> _WHAT YOU HAVE TO DO_
Retype, word for word, each line between the lines holding "U203: CH340N -> CH330N" and "R202: 16k (AGND, SIG9) -> none", inclusive, and leave the rest of the data alone.

> _SUPPLIED DATA_

------------------------------------------------

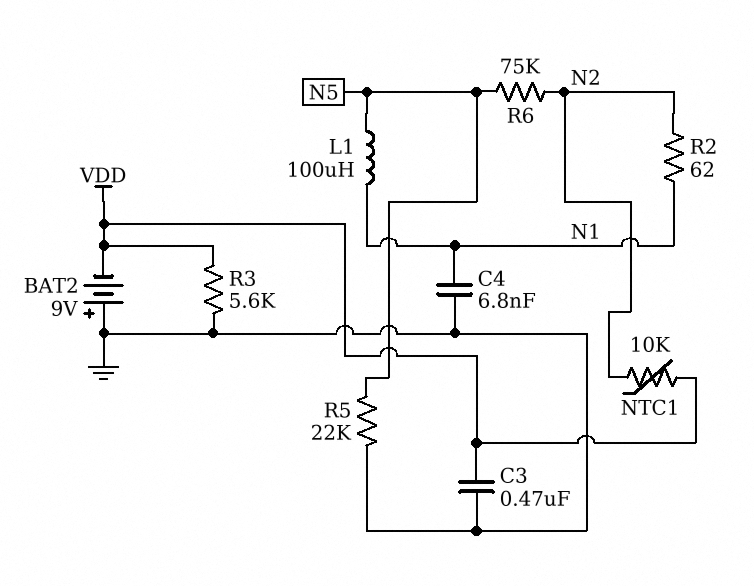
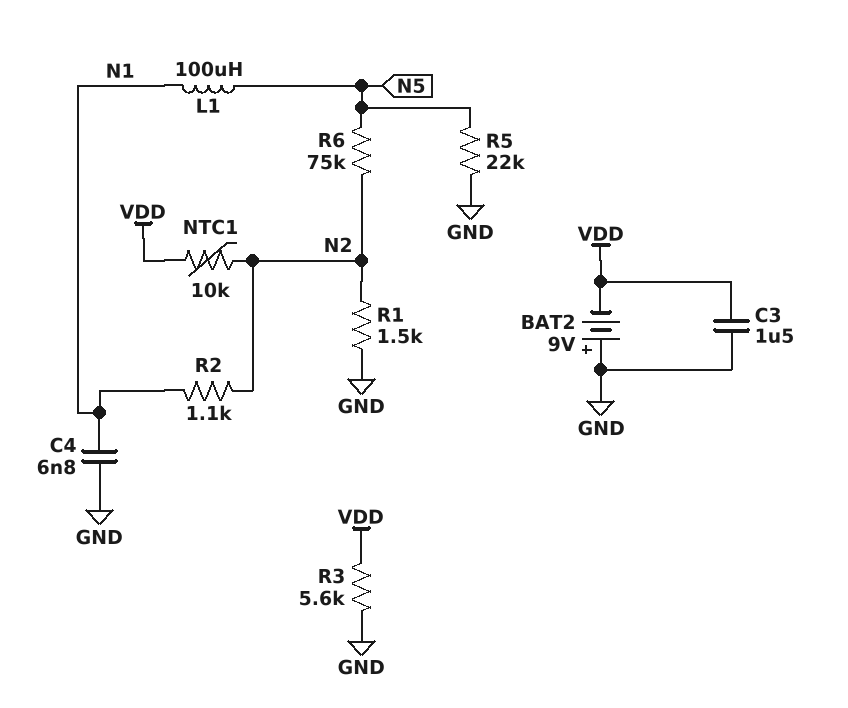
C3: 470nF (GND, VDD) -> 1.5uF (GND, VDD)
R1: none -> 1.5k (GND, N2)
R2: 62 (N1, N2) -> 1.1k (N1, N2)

------------------------------------------------

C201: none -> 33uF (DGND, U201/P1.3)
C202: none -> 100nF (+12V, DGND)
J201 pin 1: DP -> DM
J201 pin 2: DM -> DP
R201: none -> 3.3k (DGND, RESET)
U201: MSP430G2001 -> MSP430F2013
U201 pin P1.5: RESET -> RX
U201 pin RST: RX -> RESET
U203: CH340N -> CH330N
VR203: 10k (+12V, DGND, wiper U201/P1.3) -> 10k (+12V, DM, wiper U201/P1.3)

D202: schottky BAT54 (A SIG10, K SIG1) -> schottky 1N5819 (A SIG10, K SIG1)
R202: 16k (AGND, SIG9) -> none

------------------------------------------------

> _SOLUTION TO THE PROBLEM_
U203: CH340N -> CH330N
VR203: 10k (+12V, DGND, wiper U201/P1.3) -> 10k (+12V, DM, wiper U201/P1.3)

D202: schottky BAT54 (A SIG10, K SIG1) -> schottky 1N5819 (A SIG10, K SIG1)
R202: 16k (AGND, SIG9) -> none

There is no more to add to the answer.